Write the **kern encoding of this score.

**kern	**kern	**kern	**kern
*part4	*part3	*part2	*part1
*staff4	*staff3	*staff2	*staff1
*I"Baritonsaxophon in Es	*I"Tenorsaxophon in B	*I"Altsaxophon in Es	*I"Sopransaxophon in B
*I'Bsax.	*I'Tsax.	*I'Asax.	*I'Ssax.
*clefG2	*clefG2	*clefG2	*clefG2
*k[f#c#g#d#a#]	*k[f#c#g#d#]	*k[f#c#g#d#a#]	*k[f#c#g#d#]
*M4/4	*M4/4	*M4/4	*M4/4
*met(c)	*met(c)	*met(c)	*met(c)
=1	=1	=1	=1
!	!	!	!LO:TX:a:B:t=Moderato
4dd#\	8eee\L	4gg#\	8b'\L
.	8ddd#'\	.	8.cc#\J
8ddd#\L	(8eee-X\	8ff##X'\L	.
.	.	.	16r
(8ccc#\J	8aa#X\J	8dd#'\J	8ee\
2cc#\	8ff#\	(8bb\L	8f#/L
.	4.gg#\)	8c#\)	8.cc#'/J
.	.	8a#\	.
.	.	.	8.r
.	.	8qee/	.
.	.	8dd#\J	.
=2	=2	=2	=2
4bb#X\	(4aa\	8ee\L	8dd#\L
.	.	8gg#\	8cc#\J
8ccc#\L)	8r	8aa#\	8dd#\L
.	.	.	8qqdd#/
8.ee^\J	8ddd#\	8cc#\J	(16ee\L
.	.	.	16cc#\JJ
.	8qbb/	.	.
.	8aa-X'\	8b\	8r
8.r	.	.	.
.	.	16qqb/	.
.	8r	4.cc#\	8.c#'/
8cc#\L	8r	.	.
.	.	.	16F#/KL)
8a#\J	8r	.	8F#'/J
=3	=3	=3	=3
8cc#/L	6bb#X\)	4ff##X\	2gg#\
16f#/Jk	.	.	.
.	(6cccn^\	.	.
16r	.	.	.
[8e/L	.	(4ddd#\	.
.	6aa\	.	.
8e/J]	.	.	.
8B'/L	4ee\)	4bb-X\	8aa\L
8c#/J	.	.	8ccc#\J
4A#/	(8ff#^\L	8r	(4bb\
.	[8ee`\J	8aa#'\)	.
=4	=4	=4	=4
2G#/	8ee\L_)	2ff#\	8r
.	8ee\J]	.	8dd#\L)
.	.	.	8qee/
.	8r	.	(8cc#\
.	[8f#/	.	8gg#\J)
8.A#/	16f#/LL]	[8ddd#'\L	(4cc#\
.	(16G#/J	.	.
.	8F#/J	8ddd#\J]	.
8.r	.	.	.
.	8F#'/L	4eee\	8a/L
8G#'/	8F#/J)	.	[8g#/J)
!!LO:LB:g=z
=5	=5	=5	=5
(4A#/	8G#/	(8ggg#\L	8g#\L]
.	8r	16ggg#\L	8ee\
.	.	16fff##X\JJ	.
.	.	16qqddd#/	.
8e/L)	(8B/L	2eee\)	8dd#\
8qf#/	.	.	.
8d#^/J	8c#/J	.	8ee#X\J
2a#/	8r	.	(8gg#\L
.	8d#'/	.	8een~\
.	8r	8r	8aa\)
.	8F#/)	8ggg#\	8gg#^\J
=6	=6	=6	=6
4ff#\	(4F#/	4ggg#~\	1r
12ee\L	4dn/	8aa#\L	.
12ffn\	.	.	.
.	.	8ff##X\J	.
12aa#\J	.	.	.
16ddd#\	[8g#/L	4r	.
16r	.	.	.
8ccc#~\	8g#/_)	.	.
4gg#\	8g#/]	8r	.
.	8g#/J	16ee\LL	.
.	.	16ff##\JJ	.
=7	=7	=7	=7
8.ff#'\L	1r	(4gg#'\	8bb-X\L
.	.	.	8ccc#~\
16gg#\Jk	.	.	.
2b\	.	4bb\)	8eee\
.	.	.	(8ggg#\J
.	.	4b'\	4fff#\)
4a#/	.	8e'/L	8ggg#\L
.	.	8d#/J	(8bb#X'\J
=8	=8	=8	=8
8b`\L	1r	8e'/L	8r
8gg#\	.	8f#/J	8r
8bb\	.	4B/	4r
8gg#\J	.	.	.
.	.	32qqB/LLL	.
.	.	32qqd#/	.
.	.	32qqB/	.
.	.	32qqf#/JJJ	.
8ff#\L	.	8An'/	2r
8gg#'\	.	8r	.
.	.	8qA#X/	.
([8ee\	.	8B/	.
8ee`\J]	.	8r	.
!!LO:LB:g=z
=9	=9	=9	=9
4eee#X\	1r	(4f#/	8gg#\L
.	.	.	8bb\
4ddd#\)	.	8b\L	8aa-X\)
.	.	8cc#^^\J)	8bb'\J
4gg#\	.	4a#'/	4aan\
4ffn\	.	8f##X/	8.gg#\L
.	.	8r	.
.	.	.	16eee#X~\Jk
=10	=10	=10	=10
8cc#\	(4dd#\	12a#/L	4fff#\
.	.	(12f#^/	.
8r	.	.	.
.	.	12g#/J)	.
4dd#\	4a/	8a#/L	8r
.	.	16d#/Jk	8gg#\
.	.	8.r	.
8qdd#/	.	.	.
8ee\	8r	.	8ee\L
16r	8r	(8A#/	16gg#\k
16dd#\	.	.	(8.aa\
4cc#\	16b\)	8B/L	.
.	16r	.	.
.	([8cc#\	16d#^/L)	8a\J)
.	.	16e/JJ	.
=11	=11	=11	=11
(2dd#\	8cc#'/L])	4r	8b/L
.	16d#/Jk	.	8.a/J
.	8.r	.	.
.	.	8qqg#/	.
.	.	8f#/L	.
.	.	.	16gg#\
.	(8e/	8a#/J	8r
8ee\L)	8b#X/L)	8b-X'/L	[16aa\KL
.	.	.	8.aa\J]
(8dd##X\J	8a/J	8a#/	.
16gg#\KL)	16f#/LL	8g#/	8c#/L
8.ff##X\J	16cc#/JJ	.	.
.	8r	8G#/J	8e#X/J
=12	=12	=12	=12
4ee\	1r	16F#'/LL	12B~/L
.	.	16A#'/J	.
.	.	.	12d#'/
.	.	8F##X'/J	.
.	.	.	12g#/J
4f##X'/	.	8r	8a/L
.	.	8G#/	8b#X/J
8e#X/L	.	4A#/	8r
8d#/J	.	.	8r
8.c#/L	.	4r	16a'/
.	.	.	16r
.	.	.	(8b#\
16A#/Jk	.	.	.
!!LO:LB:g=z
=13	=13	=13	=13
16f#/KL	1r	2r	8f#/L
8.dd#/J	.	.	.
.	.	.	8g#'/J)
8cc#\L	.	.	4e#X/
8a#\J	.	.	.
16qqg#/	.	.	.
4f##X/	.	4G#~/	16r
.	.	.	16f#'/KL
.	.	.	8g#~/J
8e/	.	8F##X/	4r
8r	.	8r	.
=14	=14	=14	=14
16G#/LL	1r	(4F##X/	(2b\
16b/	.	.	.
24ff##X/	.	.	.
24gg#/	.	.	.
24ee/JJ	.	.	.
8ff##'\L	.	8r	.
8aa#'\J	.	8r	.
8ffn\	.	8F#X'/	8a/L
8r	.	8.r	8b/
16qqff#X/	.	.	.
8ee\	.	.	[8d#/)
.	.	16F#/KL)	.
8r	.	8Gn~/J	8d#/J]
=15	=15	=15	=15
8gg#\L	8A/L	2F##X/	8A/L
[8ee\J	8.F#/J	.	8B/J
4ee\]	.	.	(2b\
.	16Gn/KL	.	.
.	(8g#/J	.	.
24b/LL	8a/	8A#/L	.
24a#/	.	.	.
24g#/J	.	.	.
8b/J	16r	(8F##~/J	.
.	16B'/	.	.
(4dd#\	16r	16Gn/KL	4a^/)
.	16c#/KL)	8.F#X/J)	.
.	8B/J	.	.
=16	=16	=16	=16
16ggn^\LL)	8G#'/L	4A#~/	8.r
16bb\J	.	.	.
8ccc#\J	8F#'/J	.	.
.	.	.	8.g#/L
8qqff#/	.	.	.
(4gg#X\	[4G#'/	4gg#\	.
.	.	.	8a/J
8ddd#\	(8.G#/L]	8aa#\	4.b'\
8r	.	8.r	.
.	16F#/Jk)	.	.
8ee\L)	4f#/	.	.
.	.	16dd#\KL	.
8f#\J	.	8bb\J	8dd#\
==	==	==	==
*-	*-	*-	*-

### The problem
Collect every line of the material above that contains the string "kern", and copy each of those lines in full.

### Problem solution
Write the **kern encoding of this score.
**kern	**kern	**kern	**kern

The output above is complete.